TASK ITEM:
Return every line from the one with "building: [457,75,493,101] -> [437,60,476,88]" through the one with "building: none -> [95,262,153,312]", inclusive, exactly as it appears below.

EXERCISE INPUT:

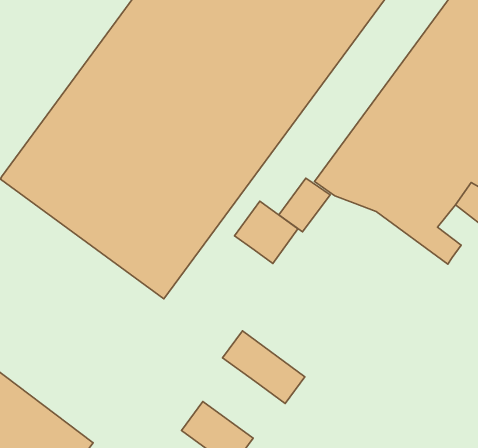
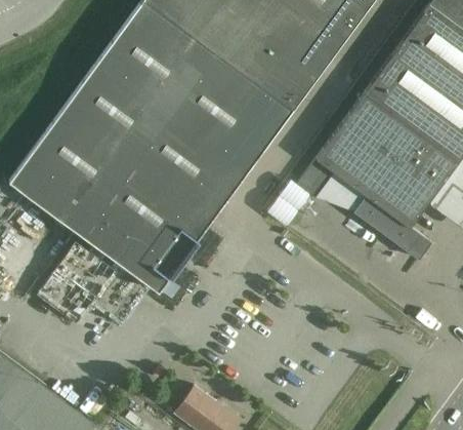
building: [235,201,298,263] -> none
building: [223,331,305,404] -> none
...
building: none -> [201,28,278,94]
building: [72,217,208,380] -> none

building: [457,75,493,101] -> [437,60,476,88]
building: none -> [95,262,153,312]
---
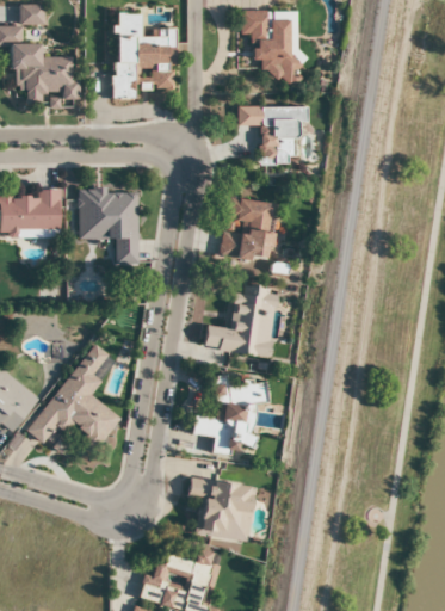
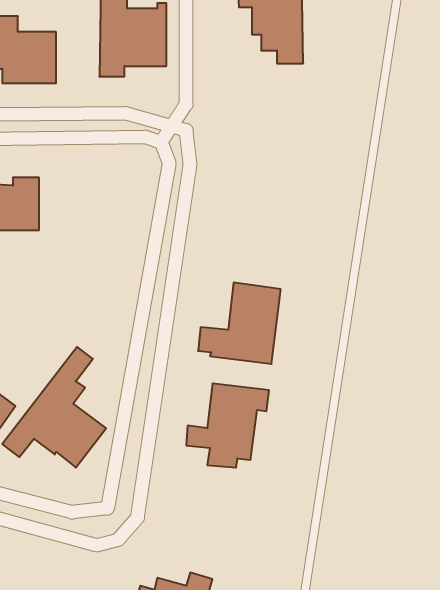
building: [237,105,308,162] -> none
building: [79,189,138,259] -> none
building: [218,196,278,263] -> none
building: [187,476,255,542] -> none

RESPONSE:
building: [457,75,493,101] -> [437,60,476,88]
building: none -> [95,262,153,312]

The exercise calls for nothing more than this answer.